* Image sequences with motion text
* * * * * * *
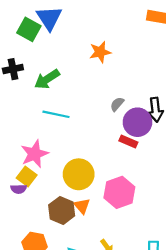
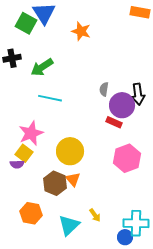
orange star: (100, 52) -> (81, 31), moved, turned 30
gray semicircle: (117, 104) -> (104, 89), turned -32
pink hexagon: (119, 192) -> (127, 158), moved

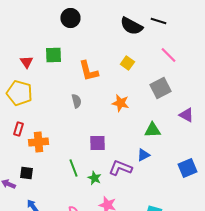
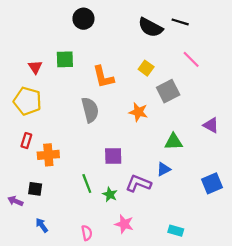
gray square: (160, 88) -> (168, 91), moved
gray semicircle: (76, 101) -> (90, 110), size x1.6

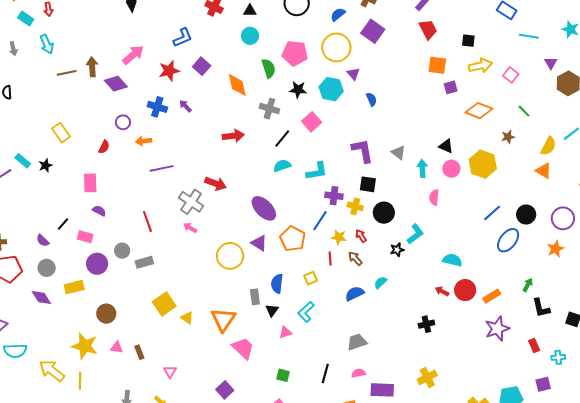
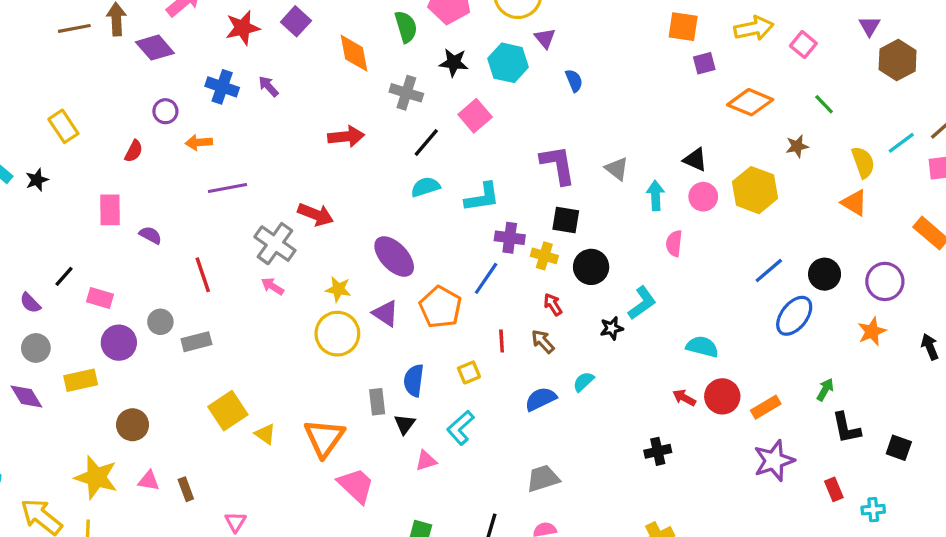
yellow semicircle: (548, 146) -> (863, 162), turned -48
purple semicircle: (99, 211) -> (150, 235), moved
yellow star: (339, 237) -> (338, 289), moved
* * * * * * *
* Prompt
Each line from the one containing "yellow semicircle: (548, 146)" to the end of the records should be echoed exactly, and no other line.

* Result of this task
yellow semicircle: (548, 146) -> (863, 162), turned -48
purple semicircle: (99, 211) -> (150, 235), moved
yellow star: (339, 237) -> (338, 289), moved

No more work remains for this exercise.